Activity: Wherever the string "black" shows up in the records below, return that line.

Material supplied:
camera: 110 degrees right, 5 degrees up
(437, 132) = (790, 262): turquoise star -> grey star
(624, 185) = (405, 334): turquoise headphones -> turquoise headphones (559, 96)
--
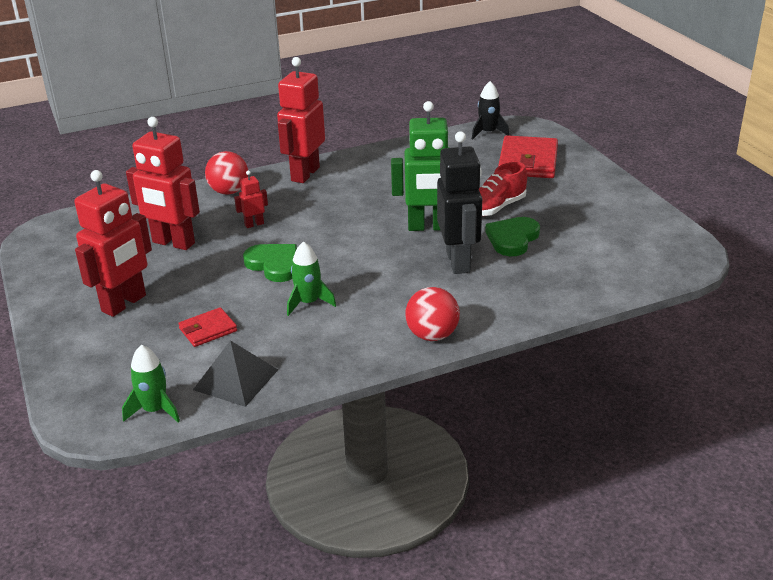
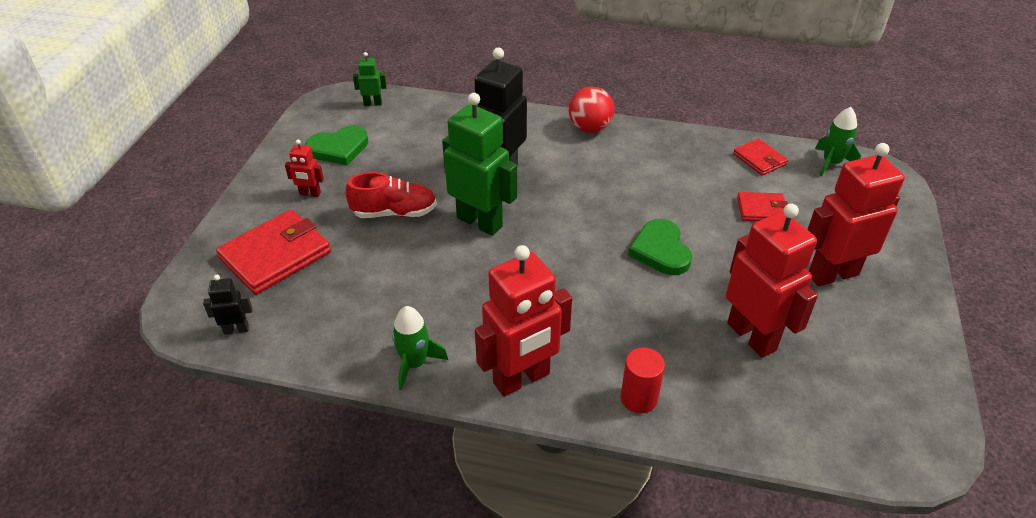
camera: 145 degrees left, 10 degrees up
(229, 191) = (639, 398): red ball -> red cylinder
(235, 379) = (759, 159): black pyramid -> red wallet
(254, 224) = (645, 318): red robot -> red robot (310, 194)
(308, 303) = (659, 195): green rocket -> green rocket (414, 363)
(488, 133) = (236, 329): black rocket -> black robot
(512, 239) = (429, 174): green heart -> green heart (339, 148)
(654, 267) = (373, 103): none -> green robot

Result below:
(235, 379) = (759, 159): black pyramid -> red wallet
(488, 133) = (236, 329): black rocket -> black robot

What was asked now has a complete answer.